YOUR ASSIGNMENT: Write the listing out again, exactly as it reads below.

___ STORED DATA

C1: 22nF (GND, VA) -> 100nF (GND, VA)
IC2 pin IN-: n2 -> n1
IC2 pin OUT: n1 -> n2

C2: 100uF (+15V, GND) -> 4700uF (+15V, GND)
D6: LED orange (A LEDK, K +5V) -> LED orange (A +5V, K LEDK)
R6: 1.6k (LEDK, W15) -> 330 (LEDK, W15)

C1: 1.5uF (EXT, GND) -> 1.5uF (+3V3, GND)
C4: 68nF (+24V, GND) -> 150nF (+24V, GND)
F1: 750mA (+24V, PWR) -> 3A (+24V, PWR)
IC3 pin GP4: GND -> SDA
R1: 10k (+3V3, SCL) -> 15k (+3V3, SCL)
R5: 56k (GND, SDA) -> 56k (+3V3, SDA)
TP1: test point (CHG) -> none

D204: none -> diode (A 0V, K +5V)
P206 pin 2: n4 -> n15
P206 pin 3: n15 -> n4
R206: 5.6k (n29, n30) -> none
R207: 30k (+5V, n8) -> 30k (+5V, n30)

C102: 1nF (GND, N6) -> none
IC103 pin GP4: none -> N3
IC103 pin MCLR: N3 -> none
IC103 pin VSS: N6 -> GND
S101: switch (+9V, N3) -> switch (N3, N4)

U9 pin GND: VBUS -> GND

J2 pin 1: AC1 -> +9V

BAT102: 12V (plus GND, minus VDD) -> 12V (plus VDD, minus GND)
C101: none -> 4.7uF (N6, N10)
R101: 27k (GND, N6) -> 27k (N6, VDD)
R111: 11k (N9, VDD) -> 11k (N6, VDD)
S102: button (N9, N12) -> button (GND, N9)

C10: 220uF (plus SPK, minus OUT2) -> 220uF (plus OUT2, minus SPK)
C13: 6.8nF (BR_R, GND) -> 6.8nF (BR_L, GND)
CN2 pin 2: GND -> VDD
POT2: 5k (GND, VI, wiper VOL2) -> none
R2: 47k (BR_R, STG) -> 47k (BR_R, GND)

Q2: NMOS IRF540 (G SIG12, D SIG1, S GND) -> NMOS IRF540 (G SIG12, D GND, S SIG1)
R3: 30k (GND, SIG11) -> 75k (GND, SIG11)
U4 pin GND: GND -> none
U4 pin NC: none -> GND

______

RESULT FOR THIS EXERCISE:
C1: 22nF (GND, VA) -> 100nF (GND, VA)
IC2 pin IN-: n2 -> n1
IC2 pin OUT: n1 -> n2

C2: 100uF (+15V, GND) -> 4700uF (+15V, GND)
D6: LED orange (A LEDK, K +5V) -> LED orange (A +5V, K LEDK)
R6: 1.6k (LEDK, W15) -> 330 (LEDK, W15)

C1: 1.5uF (EXT, GND) -> 1.5uF (+3V3, GND)
C4: 68nF (+24V, GND) -> 150nF (+24V, GND)
F1: 750mA (+24V, PWR) -> 3A (+24V, PWR)
IC3 pin GP4: GND -> SDA
R1: 10k (+3V3, SCL) -> 15k (+3V3, SCL)
R5: 56k (GND, SDA) -> 56k (+3V3, SDA)
TP1: test point (CHG) -> none

D204: none -> diode (A 0V, K +5V)
P206 pin 2: n4 -> n15
P206 pin 3: n15 -> n4
R206: 5.6k (n29, n30) -> none
R207: 30k (+5V, n8) -> 30k (+5V, n30)

C102: 1nF (GND, N6) -> none
IC103 pin GP4: none -> N3
IC103 pin MCLR: N3 -> none
IC103 pin VSS: N6 -> GND
S101: switch (+9V, N3) -> switch (N3, N4)

U9 pin GND: VBUS -> GND

J2 pin 1: AC1 -> +9V

BAT102: 12V (plus GND, minus VDD) -> 12V (plus VDD, minus GND)
C101: none -> 4.7uF (N6, N10)
R101: 27k (GND, N6) -> 27k (N6, VDD)
R111: 11k (N9, VDD) -> 11k (N6, VDD)
S102: button (N9, N12) -> button (GND, N9)

C10: 220uF (plus SPK, minus OUT2) -> 220uF (plus OUT2, minus SPK)
C13: 6.8nF (BR_R, GND) -> 6.8nF (BR_L, GND)
CN2 pin 2: GND -> VDD
POT2: 5k (GND, VI, wiper VOL2) -> none
R2: 47k (BR_R, STG) -> 47k (BR_R, GND)

Q2: NMOS IRF540 (G SIG12, D SIG1, S GND) -> NMOS IRF540 (G SIG12, D GND, S SIG1)
R3: 30k (GND, SIG11) -> 75k (GND, SIG11)
U4 pin GND: GND -> none
U4 pin NC: none -> GND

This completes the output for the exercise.